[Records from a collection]
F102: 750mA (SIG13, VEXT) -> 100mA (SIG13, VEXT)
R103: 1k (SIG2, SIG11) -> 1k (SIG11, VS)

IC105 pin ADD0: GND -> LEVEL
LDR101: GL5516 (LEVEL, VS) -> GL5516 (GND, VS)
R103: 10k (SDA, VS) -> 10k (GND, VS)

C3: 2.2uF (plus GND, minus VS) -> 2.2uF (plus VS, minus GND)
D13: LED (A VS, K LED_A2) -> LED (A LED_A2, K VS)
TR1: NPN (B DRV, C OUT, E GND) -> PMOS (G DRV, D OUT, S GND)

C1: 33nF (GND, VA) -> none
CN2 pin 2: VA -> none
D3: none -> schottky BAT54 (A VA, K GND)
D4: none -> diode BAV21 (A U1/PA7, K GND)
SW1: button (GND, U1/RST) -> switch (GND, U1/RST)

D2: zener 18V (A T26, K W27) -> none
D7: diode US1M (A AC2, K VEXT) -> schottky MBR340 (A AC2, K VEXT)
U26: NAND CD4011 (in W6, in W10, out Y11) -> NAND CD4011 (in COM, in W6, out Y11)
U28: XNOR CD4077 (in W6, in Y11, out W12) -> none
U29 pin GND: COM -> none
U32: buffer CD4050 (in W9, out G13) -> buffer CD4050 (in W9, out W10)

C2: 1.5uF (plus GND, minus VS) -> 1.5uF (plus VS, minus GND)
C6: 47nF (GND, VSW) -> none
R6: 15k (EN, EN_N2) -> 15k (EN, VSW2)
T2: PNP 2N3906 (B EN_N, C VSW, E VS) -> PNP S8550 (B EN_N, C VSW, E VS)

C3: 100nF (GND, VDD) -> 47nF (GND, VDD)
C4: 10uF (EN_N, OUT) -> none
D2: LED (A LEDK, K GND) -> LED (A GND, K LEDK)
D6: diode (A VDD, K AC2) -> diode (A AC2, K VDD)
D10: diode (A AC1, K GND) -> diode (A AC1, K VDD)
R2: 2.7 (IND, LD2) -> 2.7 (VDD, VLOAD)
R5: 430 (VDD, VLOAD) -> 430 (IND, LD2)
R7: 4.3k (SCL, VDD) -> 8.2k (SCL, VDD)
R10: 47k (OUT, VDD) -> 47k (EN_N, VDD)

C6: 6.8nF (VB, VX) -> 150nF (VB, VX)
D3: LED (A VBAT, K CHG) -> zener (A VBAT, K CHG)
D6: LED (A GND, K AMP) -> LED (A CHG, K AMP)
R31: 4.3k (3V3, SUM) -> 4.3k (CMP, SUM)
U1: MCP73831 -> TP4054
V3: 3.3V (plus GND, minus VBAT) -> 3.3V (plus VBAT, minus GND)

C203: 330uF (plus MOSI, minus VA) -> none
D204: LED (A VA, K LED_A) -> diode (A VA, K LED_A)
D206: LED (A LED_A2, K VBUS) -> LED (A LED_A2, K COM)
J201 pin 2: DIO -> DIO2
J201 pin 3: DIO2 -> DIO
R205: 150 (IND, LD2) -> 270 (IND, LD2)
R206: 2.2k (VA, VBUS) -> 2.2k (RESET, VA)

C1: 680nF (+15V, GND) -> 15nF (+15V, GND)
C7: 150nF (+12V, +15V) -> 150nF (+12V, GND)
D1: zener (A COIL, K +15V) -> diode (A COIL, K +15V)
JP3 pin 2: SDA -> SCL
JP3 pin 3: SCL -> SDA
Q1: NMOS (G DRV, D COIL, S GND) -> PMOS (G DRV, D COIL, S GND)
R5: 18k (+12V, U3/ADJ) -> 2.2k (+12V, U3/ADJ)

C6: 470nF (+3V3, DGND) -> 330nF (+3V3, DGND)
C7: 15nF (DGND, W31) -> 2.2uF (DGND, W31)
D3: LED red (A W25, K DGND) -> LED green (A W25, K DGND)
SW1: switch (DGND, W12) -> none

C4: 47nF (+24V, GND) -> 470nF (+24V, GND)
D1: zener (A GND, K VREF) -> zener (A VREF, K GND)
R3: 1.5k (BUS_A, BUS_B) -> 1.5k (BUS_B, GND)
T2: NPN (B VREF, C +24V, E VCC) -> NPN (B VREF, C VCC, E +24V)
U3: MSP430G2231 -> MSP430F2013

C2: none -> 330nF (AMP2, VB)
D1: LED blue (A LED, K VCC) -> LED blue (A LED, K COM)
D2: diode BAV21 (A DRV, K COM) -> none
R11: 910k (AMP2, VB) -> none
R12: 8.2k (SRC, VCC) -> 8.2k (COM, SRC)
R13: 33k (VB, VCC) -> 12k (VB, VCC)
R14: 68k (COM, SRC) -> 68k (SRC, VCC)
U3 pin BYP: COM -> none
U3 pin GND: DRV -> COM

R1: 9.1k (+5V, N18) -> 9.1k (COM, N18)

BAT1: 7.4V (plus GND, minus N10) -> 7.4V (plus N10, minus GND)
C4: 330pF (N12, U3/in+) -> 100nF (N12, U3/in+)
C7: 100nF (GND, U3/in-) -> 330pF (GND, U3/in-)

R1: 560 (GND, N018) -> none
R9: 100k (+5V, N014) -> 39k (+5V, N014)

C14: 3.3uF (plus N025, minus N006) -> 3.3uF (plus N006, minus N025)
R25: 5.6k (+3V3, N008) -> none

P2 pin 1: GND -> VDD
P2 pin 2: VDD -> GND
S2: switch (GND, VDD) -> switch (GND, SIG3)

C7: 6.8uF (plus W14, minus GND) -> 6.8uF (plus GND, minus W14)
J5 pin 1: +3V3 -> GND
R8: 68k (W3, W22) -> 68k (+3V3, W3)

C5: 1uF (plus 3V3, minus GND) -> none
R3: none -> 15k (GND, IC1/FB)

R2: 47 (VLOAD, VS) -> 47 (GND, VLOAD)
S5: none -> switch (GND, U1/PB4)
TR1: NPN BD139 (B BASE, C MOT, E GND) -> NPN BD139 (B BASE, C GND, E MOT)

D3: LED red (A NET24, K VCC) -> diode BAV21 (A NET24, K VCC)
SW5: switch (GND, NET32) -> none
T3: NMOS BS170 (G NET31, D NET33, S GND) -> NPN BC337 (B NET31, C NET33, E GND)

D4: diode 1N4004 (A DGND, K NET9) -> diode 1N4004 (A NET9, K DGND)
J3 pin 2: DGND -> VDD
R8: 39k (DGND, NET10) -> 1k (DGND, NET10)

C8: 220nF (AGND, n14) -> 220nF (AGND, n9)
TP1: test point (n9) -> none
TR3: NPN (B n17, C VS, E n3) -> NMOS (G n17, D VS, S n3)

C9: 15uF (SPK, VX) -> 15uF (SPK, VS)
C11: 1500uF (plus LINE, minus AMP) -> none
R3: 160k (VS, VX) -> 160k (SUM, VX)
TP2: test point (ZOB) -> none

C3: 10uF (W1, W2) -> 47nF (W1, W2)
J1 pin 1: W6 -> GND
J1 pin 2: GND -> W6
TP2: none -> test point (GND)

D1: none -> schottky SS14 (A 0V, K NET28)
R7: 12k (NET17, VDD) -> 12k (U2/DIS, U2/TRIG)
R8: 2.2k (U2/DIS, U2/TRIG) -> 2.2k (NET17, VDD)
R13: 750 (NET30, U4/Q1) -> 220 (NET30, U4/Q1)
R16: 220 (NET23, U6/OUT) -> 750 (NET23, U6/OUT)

#### YOUR TASK:
Looking at the records above, which lines contain "DGND"? Copy those lines.

#### OUTPUT:
C6: 470nF (+3V3, DGND) -> 330nF (+3V3, DGND)
C7: 15nF (DGND, W31) -> 2.2uF (DGND, W31)
D3: LED red (A W25, K DGND) -> LED green (A W25, K DGND)
SW1: switch (DGND, W12) -> none
D4: diode 1N4004 (A DGND, K NET9) -> diode 1N4004 (A NET9, K DGND)
J3 pin 2: DGND -> VDD
R8: 39k (DGND, NET10) -> 1k (DGND, NET10)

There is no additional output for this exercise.